= Aim of the task =
Report each line from the listing that the string "pink" appears in.

= Raw data =
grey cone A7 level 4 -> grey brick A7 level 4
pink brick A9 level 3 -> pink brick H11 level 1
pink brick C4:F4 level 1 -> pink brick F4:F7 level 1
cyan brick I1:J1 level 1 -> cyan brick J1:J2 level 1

= Response =
pink brick A9 level 3 -> pink brick H11 level 1
pink brick C4:F4 level 1 -> pink brick F4:F7 level 1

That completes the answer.